-- Task goal --
Only the lines containing the string "green" are needed; copy all of them from the listing.

-- Data for review --

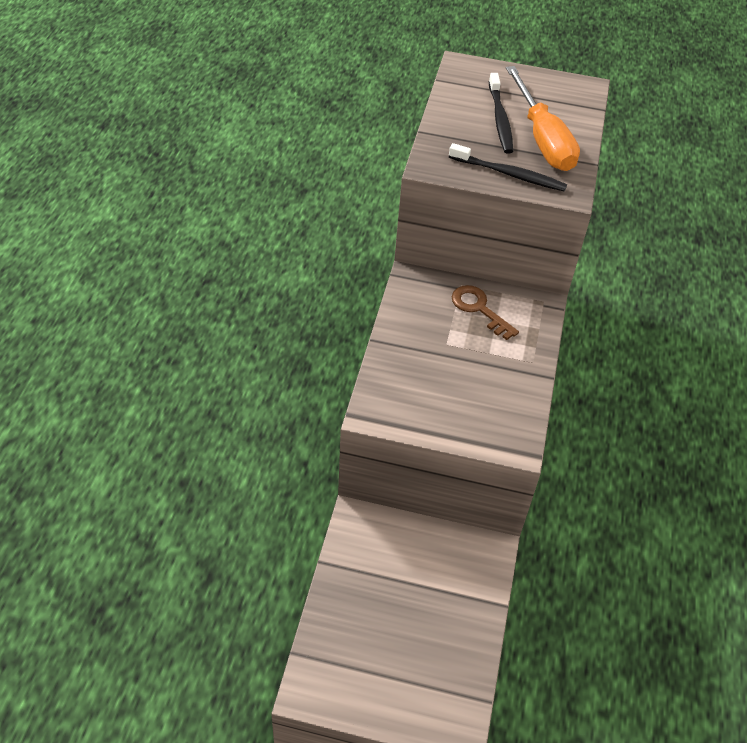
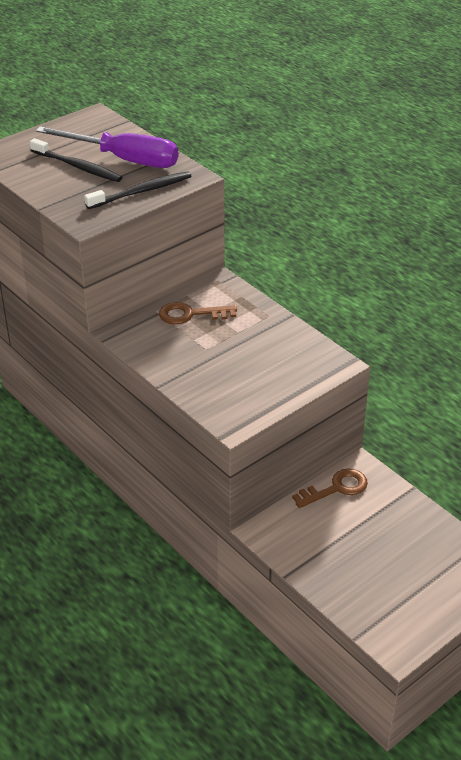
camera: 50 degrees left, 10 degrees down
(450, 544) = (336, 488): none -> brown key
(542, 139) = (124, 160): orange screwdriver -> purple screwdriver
--
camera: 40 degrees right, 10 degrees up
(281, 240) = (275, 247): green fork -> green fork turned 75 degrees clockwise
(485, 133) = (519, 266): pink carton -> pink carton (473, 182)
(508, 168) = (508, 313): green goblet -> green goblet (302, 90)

-- Result of the exercise --
(281, 240) = (275, 247): green fork -> green fork turned 75 degrees clockwise
(508, 168) = (508, 313): green goblet -> green goblet (302, 90)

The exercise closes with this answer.